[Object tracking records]
○ ○ ○ ○ ○

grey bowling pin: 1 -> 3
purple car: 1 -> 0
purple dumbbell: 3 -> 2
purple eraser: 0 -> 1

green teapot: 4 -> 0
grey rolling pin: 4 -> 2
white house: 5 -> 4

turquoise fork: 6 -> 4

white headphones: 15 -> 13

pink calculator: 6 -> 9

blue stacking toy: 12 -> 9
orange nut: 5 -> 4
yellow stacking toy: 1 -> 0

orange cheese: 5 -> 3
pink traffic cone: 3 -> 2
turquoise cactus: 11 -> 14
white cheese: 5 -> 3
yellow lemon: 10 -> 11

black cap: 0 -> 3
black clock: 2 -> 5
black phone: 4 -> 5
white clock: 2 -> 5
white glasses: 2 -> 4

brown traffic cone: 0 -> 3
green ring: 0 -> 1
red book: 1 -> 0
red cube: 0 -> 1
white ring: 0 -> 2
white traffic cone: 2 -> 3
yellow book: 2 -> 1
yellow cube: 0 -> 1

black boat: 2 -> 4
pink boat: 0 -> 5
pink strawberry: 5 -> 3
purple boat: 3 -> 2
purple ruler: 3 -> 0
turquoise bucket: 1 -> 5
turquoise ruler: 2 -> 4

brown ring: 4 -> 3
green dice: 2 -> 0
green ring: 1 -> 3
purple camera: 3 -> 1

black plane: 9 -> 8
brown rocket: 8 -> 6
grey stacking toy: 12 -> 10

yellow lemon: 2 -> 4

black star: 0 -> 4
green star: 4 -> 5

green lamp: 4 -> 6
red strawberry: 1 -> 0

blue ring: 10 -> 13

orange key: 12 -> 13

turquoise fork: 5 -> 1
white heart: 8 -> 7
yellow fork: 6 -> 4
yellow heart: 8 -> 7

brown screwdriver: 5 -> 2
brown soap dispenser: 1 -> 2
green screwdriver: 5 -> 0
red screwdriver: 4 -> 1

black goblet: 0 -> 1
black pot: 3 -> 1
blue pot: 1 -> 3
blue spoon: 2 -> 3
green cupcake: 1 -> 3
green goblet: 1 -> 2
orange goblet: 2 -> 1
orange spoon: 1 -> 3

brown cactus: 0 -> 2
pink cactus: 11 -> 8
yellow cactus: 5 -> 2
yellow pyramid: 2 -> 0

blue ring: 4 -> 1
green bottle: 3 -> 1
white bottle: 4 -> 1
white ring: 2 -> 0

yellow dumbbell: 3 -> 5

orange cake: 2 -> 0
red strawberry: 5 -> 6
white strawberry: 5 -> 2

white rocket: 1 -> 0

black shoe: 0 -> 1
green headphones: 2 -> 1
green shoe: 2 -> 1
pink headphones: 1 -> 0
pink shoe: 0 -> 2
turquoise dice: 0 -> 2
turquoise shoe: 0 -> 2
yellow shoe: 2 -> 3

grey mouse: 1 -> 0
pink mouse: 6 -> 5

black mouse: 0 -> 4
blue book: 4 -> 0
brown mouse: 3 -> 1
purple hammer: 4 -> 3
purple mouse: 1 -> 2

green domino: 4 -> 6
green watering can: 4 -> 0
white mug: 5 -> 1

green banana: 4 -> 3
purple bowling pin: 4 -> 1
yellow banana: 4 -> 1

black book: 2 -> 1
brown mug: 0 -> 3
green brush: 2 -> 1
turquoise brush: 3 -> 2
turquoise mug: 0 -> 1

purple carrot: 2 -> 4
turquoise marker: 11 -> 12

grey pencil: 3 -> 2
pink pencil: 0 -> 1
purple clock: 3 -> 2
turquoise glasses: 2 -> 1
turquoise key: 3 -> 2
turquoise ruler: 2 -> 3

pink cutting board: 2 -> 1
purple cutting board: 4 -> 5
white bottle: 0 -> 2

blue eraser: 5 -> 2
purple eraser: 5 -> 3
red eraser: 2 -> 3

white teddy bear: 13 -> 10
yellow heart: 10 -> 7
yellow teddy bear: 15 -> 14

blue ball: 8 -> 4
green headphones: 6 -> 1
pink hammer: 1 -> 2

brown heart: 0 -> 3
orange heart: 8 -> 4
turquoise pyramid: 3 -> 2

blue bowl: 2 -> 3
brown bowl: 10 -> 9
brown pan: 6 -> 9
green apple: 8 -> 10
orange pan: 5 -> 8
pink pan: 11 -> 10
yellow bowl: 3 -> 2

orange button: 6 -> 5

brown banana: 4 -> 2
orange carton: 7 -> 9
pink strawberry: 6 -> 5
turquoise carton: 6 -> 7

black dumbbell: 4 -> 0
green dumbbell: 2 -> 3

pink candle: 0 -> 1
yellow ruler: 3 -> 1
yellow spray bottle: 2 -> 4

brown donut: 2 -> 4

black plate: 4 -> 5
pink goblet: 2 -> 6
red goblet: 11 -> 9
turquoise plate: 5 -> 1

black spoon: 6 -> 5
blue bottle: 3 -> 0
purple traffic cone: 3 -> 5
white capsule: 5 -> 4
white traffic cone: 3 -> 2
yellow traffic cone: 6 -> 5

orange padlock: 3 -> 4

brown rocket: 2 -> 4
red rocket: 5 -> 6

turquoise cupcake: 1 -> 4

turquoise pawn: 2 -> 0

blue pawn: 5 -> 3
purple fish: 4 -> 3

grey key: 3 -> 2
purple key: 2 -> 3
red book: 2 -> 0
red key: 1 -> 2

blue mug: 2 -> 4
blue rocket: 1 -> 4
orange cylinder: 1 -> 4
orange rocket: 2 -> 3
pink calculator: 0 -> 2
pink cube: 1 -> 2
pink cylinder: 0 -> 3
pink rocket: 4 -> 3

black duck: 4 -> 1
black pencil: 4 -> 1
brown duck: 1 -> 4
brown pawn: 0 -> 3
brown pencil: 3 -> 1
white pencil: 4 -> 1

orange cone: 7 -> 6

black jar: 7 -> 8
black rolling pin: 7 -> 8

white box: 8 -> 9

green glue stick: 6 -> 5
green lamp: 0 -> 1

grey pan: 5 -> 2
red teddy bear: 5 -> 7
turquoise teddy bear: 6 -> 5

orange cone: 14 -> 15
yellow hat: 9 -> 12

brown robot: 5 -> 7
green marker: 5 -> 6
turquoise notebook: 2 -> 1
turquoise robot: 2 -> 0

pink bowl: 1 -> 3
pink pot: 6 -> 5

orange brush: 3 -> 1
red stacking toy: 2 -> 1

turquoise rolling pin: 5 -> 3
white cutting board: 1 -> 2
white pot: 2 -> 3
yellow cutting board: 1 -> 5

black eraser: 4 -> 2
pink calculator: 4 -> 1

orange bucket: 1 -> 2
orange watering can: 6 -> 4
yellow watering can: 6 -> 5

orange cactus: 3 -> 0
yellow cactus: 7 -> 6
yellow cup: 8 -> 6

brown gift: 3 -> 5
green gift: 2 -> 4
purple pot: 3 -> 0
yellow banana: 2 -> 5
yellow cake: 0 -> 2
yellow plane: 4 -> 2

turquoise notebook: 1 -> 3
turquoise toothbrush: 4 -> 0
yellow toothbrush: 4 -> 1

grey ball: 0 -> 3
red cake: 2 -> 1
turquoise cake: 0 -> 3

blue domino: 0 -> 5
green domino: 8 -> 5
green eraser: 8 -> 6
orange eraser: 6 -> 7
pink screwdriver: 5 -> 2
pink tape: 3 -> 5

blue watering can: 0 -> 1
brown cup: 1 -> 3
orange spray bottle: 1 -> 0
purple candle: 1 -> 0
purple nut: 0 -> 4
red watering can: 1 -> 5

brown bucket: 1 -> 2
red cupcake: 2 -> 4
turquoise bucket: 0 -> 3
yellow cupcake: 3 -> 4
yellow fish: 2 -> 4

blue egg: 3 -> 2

○ ○ ○ ○ ○

PROBLEM TO WORK ON: Look through the entries above for the word "pencil". Copy every line where it shows up.

EXERCISE ANSWER:
grey pencil: 3 -> 2
pink pencil: 0 -> 1
black pencil: 4 -> 1
brown pencil: 3 -> 1
white pencil: 4 -> 1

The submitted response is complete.